Problem to work on -> The data must be given again exactly as written, with all images omitted.

####

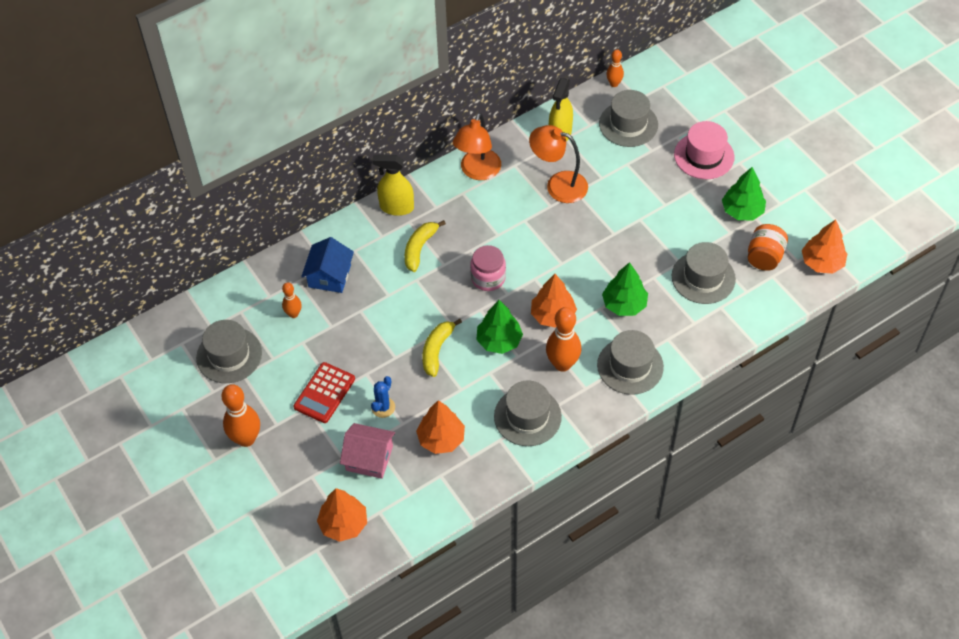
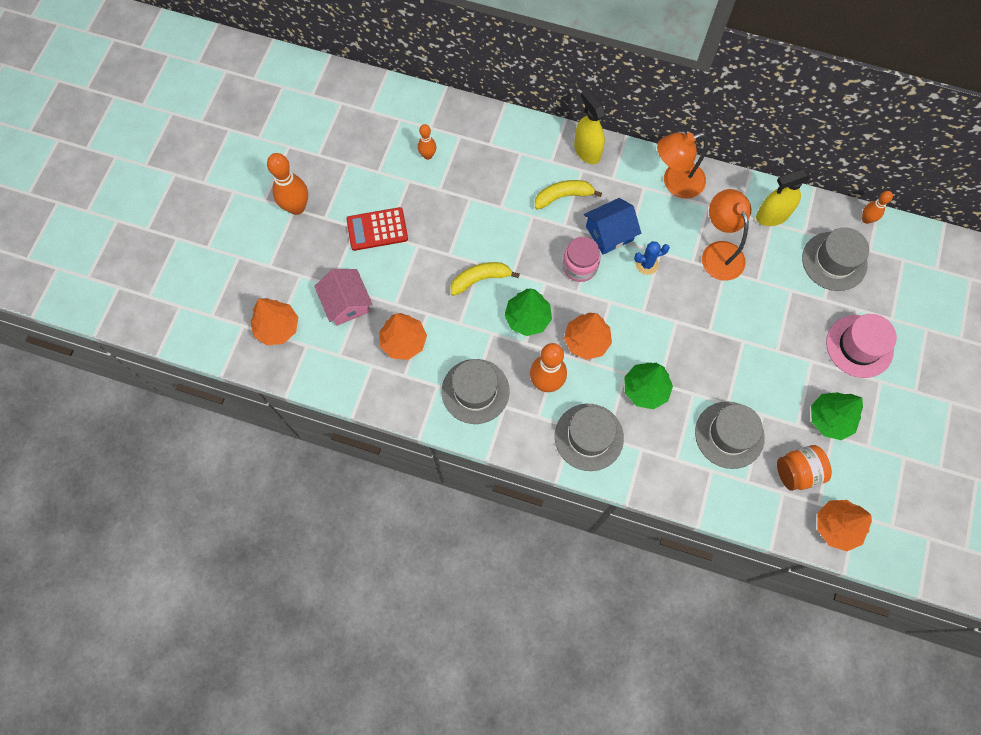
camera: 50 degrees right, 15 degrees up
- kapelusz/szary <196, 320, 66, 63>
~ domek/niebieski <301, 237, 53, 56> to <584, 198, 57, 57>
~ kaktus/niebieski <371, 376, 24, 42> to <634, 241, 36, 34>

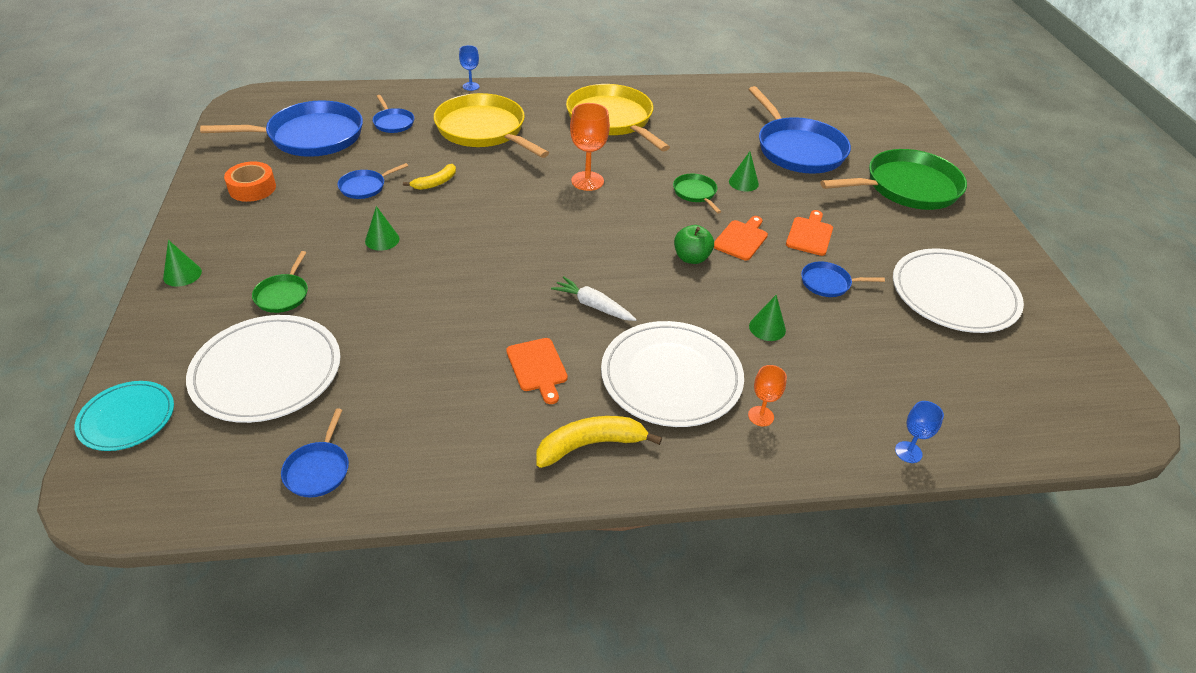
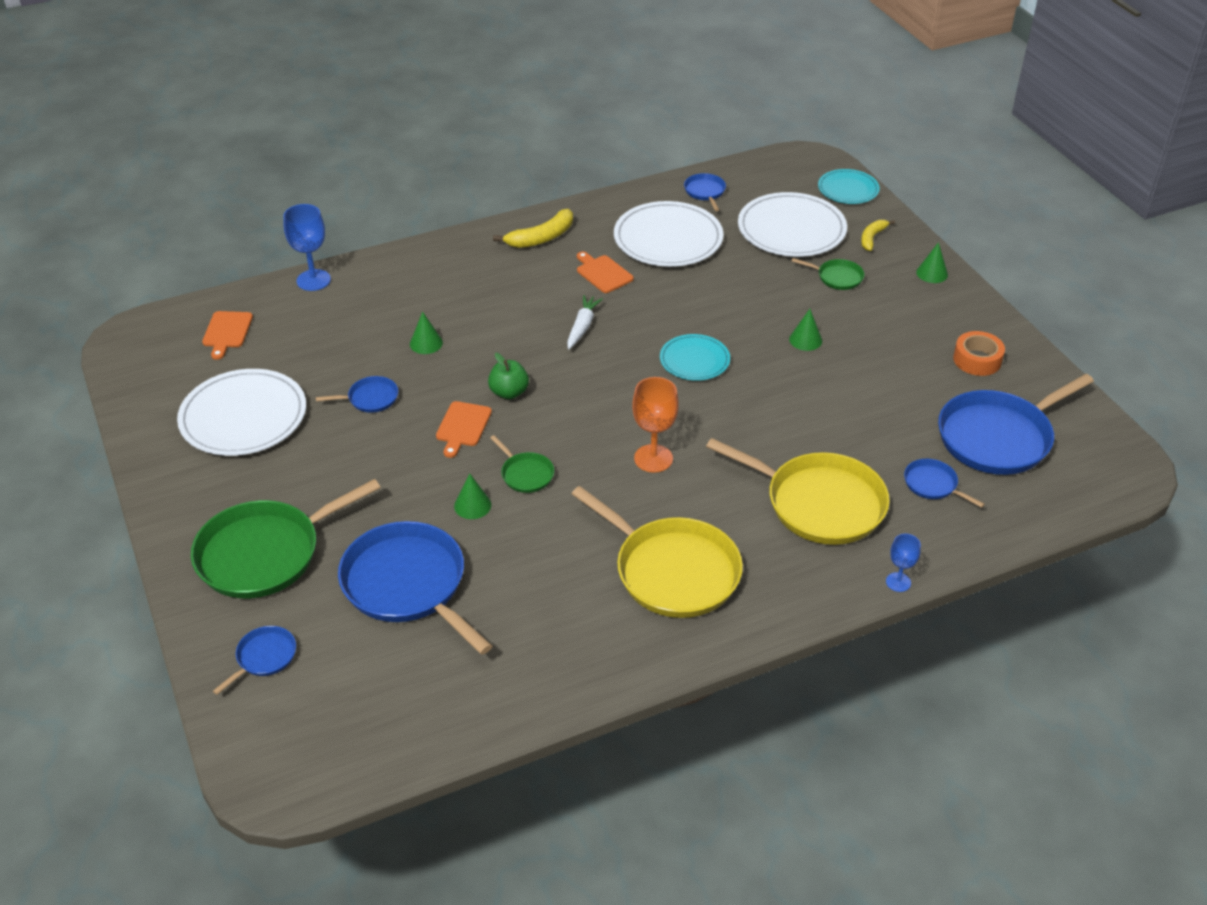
camera: 165 degrees right, 0 degrees up
- kielich/pomarańczowy <748, 365, 39, 61>
+ talerz/turkusowy <660, 334, 70, 47>
~ patelnia/niebieski <338, 163, 70, 36> to <213, 626, 83, 69>
~ banan/żółty <403, 164, 53, 26> to <861, 220, 34, 31>
~ talerz/biały <601, 321, 143, 106> to <614, 201, 110, 66>
~ deska do krojenia/pomarańczowy <786, 210, 47, 46> to <202, 311, 51, 49>
~ patelnia/zielony <252, 251, 56, 62> = <791, 258, 73, 32> 120 degrees clockwise
~ marchewka/biały <551, 276, 86, 45> = <567, 295, 36, 54> 90 degrees counterclockwise
~ kielich/niebieski <895, 401, 49, 62> = <283, 204, 48, 87> x1.70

####

Exercise result ->
camera: 50 degrees right, 15 degrees up
- kapelusz/szary <196, 320, 66, 63>
~ domek/niebieski <301, 237, 53, 56> to <584, 198, 57, 57>
~ kaktus/niebieski <371, 376, 24, 42> to <634, 241, 36, 34>

camera: 165 degrees right, 0 degrees up
- kielich/pomarańczowy <748, 365, 39, 61>
+ talerz/turkusowy <660, 334, 70, 47>
~ patelnia/niebieski <338, 163, 70, 36> to <213, 626, 83, 69>
~ banan/żółty <403, 164, 53, 26> to <861, 220, 34, 31>
~ talerz/biały <601, 321, 143, 106> to <614, 201, 110, 66>
~ deska do krojenia/pomarańczowy <786, 210, 47, 46> to <202, 311, 51, 49>
~ patelnia/zielony <252, 251, 56, 62> = <791, 258, 73, 32> 120 degrees clockwise
~ marchewka/biały <551, 276, 86, 45> = <567, 295, 36, 54> 90 degrees counterclockwise
~ kielich/niebieski <895, 401, 49, 62> = <283, 204, 48, 87> x1.70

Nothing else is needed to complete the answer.